#### Supplied material:
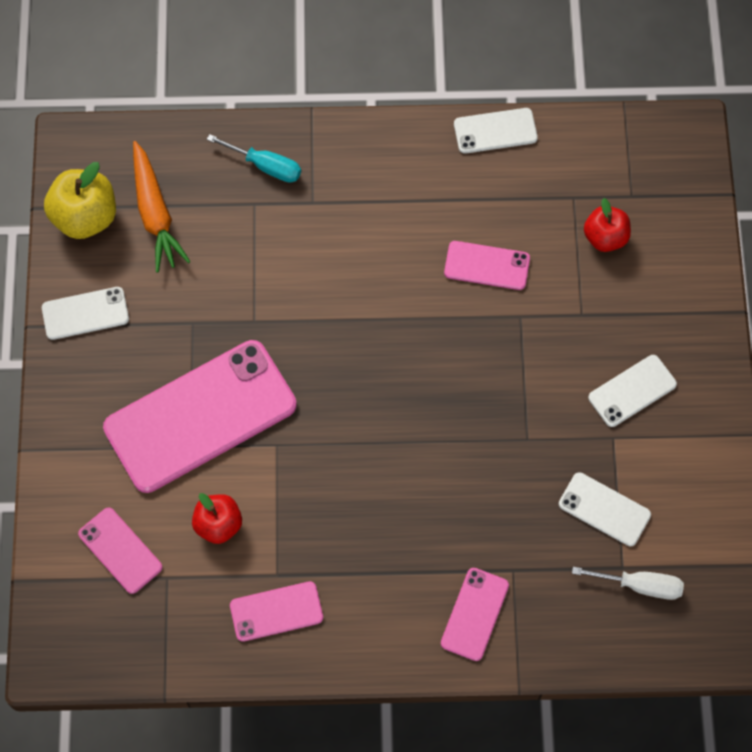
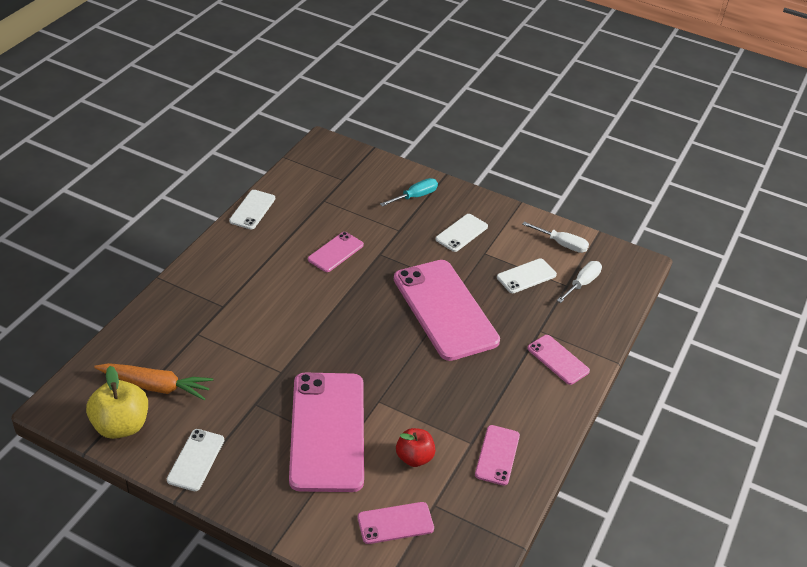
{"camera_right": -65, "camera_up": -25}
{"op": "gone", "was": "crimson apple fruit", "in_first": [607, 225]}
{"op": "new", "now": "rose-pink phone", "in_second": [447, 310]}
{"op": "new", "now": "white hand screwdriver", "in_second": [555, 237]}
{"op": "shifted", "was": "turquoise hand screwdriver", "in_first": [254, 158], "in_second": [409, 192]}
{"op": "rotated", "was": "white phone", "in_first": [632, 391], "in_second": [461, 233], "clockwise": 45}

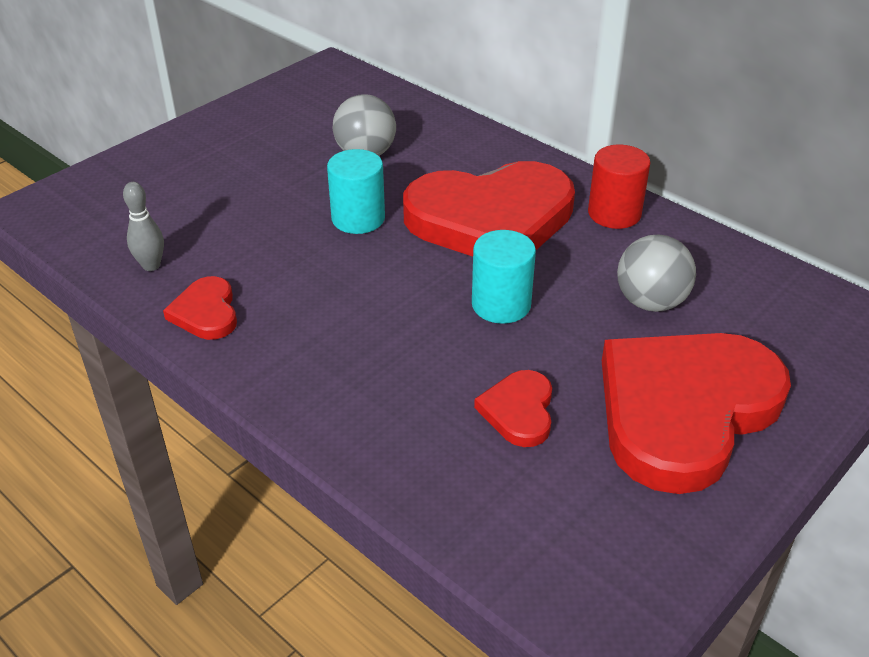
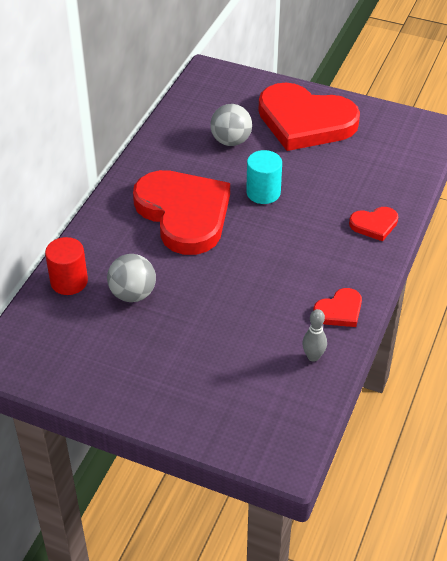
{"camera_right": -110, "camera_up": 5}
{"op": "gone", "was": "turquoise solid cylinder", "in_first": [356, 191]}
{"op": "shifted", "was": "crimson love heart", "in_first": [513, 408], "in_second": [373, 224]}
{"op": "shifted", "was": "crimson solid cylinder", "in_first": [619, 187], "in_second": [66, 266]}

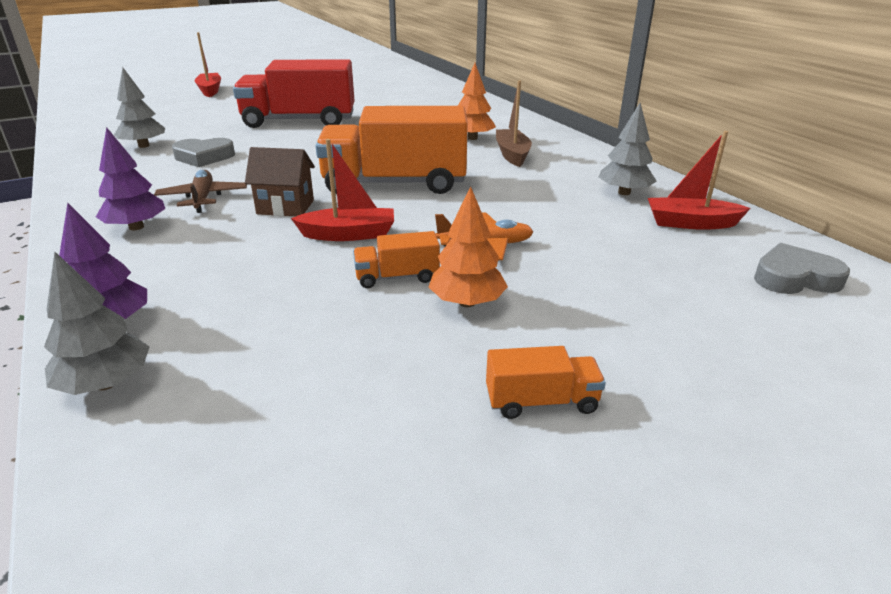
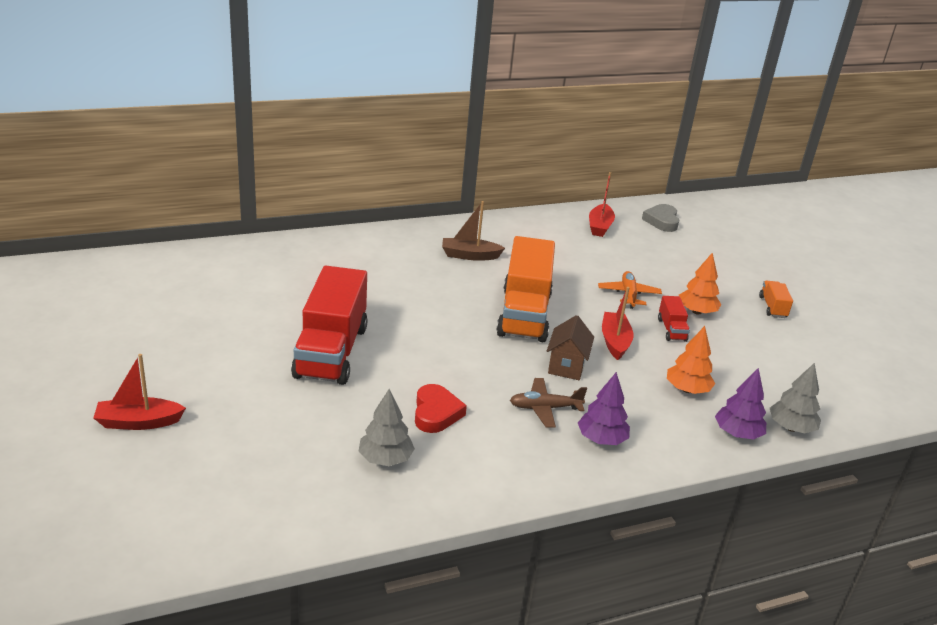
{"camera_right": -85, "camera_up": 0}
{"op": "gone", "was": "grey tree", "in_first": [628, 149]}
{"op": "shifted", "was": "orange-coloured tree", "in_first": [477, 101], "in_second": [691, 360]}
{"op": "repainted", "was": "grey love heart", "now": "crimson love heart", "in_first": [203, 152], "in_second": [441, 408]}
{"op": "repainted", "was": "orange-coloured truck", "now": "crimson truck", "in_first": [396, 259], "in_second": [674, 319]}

#### Activity:
Retype the whole listing exactly and leave the pictures out.

#### Problem solution:
{"camera_right": -65, "camera_up": -25}
{"op": "gone", "was": "crimson apple fruit", "in_first": [607, 225]}
{"op": "new", "now": "rose-pink phone", "in_second": [447, 310]}
{"op": "new", "now": "white hand screwdriver", "in_second": [555, 237]}
{"op": "shifted", "was": "turquoise hand screwdriver", "in_first": [254, 158], "in_second": [409, 192]}
{"op": "rotated", "was": "white phone", "in_first": [632, 391], "in_second": [461, 233], "clockwise": 45}

{"camera_right": -110, "camera_up": 5}
{"op": "gone", "was": "turquoise solid cylinder", "in_first": [356, 191]}
{"op": "shifted", "was": "crimson love heart", "in_first": [513, 408], "in_second": [373, 224]}
{"op": "shifted", "was": "crimson solid cylinder", "in_first": [619, 187], "in_second": [66, 266]}

{"camera_right": -85, "camera_up": 0}
{"op": "gone", "was": "grey tree", "in_first": [628, 149]}
{"op": "shifted", "was": "orange-coloured tree", "in_first": [477, 101], "in_second": [691, 360]}
{"op": "repainted", "was": "grey love heart", "now": "crimson love heart", "in_first": [203, 152], "in_second": [441, 408]}
{"op": "repainted", "was": "orange-coloured truck", "now": "crimson truck", "in_first": [396, 259], "in_second": [674, 319]}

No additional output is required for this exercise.